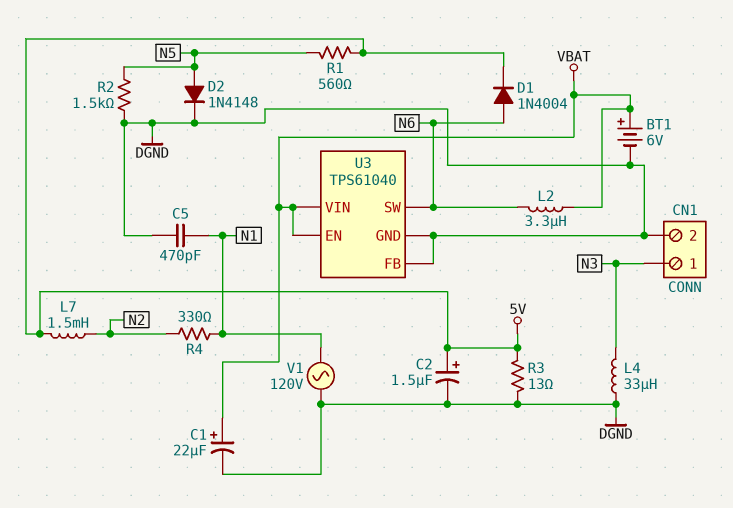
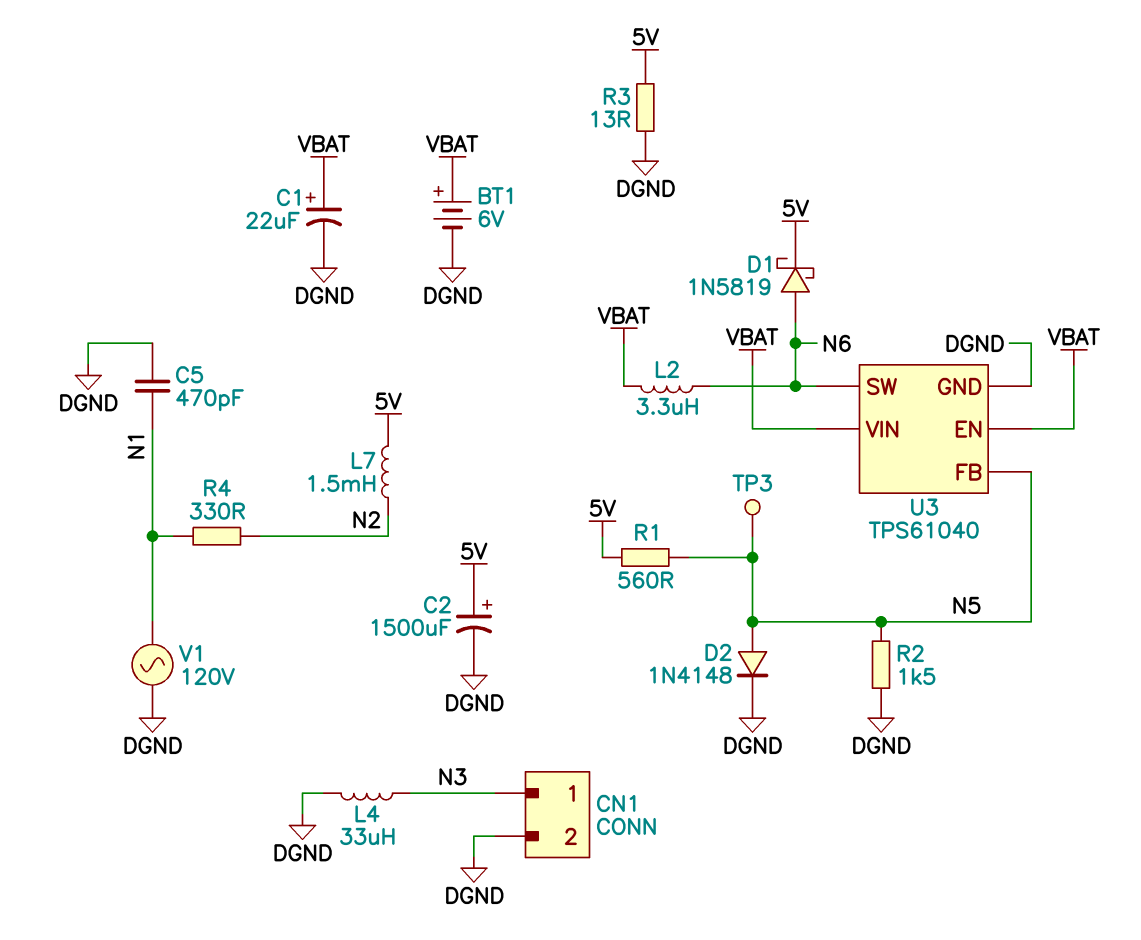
C2: 1.5uF (plus 5V, minus DGND) -> 1500uF (plus 5V, minus DGND)
D1: diode 1N4004 (A N6, K 5V) -> schottky 1N5819 (A N6, K 5V)
TP3: none -> test point (N5)
U3 pin FB: DGND -> N5

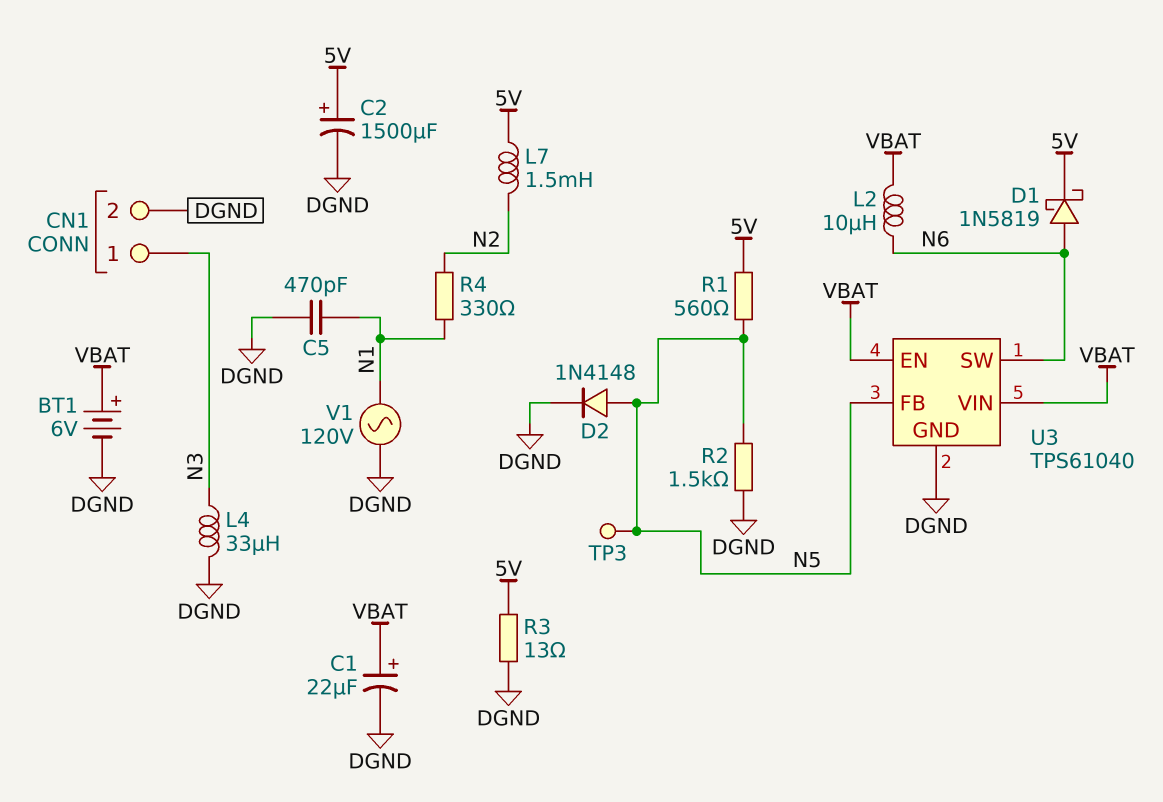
L2: 3.3uH (N6, VBAT) -> 10uH (N6, VBAT)

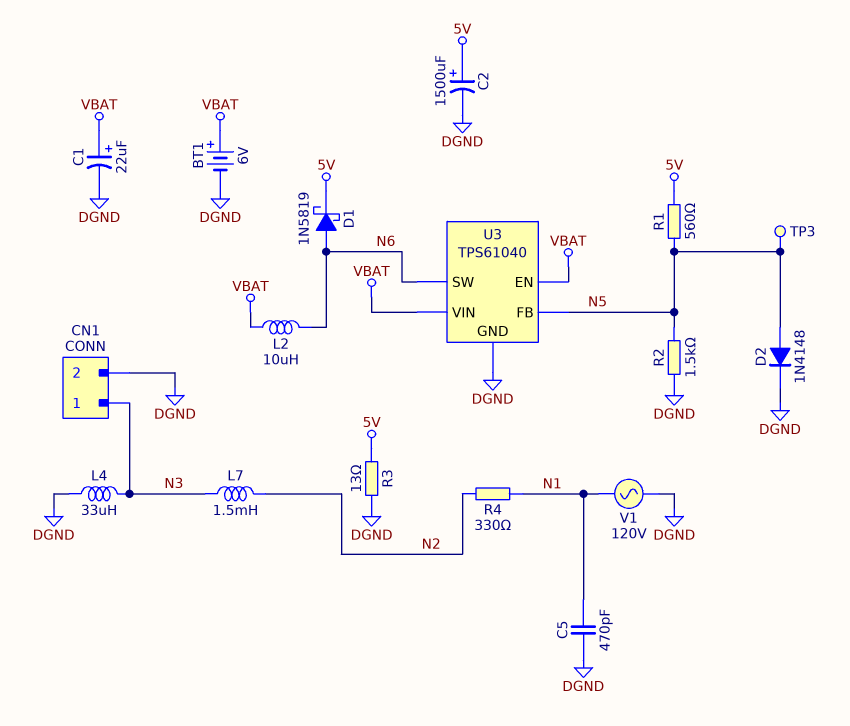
L7: 1.5mH (5V, N2) -> 1.5mH (N2, N3)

-.-.-

Only the lines from the one containing "D1: diode 1N4004" through the end of the records should be copied, exactly and with both ends included; the pictures should not.

ANSWER SPACE:
D1: diode 1N4004 (A N6, K 5V) -> schottky 1N5819 (A N6, K 5V)
TP3: none -> test point (N5)
U3 pin FB: DGND -> N5

L2: 3.3uH (N6, VBAT) -> 10uH (N6, VBAT)

L7: 1.5mH (5V, N2) -> 1.5mH (N2, N3)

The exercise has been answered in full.